◆ **Brief**:
Nothing in the entries may be altered; copy them all exactly.

▬▬▬▬▬▬▬▬▬▬

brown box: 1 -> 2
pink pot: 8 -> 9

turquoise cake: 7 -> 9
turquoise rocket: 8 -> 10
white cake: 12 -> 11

▬▬▬▬▬▬▬▬▬▬

◆ **Answer to the exercise**:
brown box: 1 -> 2
pink pot: 8 -> 9

turquoise cake: 7 -> 9
turquoise rocket: 8 -> 10
white cake: 12 -> 11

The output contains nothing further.